What you are asked to do: Reproduce the entries below exactly, but only from the line containing "Rosters: [768,362,815,399] ->" to the line containing "module.rs: [610,592,964,715] ->", inclusive.

┌──

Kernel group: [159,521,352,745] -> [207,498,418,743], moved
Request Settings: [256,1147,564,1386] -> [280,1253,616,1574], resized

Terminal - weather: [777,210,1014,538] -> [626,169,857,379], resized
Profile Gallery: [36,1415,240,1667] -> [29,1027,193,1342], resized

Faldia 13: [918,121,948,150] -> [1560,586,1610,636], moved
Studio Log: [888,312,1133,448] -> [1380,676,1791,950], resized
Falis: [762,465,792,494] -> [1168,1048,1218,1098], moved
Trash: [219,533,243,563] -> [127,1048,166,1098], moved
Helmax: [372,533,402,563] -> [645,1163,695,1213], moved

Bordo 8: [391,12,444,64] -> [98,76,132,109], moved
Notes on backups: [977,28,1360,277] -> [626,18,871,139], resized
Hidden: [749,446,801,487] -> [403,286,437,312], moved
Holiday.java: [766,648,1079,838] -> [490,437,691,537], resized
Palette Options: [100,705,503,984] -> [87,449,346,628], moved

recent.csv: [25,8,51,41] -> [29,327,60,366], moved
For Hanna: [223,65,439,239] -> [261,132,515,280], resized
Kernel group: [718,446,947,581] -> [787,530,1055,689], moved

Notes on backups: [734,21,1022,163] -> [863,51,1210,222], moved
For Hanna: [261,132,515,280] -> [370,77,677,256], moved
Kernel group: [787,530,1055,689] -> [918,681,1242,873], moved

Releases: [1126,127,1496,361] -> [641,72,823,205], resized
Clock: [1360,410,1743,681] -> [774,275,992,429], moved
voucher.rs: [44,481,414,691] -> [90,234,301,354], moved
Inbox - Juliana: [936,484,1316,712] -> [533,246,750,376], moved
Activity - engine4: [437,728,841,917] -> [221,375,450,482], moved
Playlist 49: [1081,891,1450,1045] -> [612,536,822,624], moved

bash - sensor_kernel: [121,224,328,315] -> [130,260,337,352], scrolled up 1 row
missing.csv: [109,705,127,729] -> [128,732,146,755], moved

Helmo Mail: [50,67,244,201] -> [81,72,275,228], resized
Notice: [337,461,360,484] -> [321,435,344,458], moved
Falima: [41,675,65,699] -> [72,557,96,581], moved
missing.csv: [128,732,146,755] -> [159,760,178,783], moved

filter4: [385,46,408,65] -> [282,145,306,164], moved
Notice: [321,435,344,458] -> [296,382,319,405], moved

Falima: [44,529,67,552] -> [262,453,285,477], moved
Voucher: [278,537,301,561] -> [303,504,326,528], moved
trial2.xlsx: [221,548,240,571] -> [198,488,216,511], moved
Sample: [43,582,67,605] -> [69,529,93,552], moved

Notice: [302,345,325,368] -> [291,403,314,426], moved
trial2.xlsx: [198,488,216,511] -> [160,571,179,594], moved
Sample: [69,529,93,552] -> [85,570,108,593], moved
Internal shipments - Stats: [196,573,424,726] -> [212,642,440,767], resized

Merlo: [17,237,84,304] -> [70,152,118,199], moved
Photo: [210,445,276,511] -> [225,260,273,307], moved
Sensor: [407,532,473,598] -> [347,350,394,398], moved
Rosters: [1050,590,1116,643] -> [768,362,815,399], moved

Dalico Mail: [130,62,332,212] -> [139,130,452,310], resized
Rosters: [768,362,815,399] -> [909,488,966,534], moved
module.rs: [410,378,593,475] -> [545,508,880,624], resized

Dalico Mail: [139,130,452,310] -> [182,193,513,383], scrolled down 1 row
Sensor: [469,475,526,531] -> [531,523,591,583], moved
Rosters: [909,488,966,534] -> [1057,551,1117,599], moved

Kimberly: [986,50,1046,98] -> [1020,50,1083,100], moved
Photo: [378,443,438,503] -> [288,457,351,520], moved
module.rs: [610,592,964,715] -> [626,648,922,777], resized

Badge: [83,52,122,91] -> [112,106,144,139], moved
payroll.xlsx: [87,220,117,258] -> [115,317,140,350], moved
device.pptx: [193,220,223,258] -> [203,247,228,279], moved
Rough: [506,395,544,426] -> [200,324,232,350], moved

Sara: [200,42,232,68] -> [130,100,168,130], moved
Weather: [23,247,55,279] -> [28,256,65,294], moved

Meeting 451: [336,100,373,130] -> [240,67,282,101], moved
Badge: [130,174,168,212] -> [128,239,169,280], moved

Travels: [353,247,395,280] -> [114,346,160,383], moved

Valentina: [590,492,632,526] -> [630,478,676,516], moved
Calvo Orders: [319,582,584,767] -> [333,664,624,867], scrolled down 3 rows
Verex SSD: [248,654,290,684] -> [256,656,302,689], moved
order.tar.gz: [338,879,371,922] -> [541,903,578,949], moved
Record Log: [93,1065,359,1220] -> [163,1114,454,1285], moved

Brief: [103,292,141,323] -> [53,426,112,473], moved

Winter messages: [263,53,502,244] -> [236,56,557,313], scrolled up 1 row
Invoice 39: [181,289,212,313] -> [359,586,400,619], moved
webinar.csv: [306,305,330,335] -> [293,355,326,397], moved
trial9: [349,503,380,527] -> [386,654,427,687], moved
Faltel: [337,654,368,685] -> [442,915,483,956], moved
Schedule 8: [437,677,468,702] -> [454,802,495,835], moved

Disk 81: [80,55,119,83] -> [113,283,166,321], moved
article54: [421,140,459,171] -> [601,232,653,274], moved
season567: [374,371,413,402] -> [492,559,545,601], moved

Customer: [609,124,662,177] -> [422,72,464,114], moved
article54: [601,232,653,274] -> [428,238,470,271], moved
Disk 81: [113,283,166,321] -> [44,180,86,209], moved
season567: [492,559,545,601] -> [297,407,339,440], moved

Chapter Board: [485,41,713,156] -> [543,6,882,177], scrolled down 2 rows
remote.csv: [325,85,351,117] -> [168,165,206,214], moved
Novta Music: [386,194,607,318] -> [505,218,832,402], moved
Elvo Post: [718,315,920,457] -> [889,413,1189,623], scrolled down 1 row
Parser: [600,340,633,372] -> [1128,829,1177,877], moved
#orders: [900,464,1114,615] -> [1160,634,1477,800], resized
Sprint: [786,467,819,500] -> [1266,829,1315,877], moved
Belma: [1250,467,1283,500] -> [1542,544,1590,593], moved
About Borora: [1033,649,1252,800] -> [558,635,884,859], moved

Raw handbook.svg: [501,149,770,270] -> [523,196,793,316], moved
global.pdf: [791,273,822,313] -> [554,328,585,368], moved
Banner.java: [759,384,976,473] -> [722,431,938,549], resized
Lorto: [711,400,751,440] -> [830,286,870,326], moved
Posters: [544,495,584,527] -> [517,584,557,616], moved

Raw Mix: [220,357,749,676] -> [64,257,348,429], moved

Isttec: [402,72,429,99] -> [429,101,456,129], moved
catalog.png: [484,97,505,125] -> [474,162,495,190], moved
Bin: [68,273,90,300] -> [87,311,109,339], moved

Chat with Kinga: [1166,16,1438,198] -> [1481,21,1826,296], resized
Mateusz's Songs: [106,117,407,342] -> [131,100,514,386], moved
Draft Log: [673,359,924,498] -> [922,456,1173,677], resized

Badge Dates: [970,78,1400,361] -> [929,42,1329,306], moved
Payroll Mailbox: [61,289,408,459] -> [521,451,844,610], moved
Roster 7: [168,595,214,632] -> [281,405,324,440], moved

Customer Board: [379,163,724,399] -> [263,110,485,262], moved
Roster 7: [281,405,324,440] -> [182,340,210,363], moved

└──

Response box:
Rosters: [768,362,815,399] -> [909,488,966,534], moved
module.rs: [410,378,593,475] -> [545,508,880,624], resized

Dalico Mail: [139,130,452,310] -> [182,193,513,383], scrolled down 1 row
Sensor: [469,475,526,531] -> [531,523,591,583], moved
Rosters: [909,488,966,534] -> [1057,551,1117,599], moved

Kimberly: [986,50,1046,98] -> [1020,50,1083,100], moved
Photo: [378,443,438,503] -> [288,457,351,520], moved
module.rs: [610,592,964,715] -> [626,648,922,777], resized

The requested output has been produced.